TASK BRIEF: From the records, return each line that has the word "lamp" in it.

BEGIN INPUT FOR THIS TASK

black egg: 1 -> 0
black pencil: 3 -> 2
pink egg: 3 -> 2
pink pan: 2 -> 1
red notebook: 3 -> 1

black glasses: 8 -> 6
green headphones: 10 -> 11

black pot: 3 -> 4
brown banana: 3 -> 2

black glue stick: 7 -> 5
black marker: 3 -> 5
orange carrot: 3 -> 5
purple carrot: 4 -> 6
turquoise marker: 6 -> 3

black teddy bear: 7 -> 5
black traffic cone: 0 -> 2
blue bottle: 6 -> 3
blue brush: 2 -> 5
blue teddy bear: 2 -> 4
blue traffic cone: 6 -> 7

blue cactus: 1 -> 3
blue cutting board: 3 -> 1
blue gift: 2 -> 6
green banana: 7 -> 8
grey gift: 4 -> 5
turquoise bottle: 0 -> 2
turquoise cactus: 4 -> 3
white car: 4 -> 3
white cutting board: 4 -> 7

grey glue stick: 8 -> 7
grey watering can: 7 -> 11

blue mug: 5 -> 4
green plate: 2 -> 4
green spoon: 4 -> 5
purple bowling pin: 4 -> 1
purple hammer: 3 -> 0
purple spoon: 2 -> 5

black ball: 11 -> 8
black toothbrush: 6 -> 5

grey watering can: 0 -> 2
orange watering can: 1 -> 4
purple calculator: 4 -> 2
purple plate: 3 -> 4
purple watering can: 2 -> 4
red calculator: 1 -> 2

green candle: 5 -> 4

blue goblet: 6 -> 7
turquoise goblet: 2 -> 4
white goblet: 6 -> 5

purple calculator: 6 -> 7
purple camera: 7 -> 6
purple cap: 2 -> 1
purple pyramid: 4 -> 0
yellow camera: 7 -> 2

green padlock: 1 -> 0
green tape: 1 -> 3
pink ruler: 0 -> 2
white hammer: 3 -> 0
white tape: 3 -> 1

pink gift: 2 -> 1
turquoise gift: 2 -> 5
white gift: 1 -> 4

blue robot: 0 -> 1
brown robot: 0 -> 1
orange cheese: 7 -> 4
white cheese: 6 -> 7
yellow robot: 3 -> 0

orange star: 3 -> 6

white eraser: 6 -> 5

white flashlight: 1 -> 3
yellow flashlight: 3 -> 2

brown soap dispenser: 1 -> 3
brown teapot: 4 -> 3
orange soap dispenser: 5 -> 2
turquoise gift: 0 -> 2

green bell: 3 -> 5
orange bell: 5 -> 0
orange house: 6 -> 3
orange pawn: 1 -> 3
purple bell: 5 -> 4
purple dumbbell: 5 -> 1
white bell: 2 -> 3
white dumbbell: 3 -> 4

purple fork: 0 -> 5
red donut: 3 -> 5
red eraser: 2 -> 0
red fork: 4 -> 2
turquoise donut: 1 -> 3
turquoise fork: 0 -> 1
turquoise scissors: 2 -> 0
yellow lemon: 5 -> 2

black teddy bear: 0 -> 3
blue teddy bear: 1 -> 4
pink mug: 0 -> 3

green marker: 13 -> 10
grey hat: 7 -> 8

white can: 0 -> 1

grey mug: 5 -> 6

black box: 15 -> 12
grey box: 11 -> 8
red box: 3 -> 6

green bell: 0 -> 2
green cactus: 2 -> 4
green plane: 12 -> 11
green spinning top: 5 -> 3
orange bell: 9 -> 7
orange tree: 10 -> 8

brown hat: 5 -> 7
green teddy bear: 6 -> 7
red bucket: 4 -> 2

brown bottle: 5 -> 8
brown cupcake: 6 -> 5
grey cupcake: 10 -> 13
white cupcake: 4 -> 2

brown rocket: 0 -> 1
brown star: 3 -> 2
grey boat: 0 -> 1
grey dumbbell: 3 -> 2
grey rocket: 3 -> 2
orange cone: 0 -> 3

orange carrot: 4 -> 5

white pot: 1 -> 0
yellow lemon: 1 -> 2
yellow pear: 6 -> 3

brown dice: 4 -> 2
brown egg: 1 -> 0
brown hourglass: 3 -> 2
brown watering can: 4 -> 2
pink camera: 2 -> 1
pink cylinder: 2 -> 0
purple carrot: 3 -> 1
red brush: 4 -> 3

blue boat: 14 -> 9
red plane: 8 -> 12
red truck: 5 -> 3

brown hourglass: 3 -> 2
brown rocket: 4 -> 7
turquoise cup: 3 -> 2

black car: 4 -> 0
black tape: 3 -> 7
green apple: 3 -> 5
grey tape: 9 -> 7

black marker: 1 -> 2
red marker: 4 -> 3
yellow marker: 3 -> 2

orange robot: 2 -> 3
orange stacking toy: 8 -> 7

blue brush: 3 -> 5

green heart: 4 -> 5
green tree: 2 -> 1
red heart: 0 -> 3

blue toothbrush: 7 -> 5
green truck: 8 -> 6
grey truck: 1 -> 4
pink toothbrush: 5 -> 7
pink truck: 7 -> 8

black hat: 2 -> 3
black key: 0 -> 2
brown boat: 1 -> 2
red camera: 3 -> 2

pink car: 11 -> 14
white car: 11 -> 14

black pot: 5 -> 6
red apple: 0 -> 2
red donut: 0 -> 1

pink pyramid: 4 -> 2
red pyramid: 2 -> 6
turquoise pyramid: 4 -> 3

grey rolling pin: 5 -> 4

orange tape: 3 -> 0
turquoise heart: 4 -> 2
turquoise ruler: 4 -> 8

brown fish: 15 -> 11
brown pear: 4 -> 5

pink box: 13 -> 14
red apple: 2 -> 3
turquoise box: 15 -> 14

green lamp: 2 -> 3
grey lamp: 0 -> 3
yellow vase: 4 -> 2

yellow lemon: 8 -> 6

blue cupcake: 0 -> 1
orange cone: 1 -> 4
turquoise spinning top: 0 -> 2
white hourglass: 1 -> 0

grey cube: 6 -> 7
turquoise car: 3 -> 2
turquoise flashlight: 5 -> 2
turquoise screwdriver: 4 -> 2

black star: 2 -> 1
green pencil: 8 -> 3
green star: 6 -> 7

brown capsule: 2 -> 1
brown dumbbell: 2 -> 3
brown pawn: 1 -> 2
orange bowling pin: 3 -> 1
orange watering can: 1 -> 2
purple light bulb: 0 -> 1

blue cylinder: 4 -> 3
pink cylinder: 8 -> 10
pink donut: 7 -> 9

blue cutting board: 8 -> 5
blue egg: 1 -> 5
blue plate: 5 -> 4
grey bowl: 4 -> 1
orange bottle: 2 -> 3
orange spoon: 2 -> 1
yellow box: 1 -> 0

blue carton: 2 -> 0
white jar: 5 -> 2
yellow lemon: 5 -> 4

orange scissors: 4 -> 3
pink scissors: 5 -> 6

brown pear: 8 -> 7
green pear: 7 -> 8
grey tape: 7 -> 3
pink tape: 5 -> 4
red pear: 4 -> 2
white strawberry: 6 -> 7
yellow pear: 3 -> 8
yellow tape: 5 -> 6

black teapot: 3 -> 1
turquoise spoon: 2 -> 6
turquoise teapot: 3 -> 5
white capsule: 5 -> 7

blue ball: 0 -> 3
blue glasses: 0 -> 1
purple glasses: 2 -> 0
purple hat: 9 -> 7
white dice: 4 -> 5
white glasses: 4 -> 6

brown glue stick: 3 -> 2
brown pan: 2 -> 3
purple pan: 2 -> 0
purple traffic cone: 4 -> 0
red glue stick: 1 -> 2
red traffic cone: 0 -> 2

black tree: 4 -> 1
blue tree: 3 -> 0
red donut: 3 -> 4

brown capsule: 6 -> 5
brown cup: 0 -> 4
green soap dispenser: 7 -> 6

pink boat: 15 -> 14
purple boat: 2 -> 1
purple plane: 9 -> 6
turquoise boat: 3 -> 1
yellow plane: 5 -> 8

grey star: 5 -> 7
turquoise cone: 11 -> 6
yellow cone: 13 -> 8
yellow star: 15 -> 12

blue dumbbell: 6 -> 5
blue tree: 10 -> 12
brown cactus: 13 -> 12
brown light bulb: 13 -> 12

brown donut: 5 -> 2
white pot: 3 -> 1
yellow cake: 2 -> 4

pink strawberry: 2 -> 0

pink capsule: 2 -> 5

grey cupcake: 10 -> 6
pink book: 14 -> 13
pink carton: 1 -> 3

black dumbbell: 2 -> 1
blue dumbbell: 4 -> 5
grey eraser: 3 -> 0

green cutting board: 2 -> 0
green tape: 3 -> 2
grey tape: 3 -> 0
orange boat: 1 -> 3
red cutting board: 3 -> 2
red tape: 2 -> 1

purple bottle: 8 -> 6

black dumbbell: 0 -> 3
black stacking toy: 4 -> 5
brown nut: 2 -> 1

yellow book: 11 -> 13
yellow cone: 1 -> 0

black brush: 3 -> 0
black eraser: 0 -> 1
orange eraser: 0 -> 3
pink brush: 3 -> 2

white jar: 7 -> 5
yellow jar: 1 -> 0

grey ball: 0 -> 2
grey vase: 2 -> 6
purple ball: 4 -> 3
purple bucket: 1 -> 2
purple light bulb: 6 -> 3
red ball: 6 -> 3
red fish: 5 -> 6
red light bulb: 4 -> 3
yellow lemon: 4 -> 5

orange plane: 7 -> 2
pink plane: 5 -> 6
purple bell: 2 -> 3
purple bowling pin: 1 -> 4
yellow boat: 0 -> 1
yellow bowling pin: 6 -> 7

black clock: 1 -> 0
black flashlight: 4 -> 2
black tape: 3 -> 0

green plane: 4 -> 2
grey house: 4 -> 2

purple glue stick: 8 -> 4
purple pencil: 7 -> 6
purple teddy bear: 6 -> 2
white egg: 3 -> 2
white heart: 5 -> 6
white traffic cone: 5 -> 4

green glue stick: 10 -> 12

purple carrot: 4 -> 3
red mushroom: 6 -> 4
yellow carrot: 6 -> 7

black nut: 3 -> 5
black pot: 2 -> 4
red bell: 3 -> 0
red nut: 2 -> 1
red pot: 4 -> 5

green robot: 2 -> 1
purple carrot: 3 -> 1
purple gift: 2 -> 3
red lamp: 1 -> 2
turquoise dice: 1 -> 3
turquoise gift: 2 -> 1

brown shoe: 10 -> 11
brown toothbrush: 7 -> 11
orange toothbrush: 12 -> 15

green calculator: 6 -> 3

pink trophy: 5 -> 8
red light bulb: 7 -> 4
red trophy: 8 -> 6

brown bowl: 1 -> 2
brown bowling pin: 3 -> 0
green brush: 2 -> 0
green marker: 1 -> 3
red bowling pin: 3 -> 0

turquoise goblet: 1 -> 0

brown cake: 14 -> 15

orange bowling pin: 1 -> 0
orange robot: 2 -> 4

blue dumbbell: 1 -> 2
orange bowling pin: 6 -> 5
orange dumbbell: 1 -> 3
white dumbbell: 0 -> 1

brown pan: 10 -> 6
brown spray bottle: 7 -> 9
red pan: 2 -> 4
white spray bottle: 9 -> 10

END INPUT FOR THIS TASK

RESPONSE TO THIS TASK:
green lamp: 2 -> 3
grey lamp: 0 -> 3
red lamp: 1 -> 2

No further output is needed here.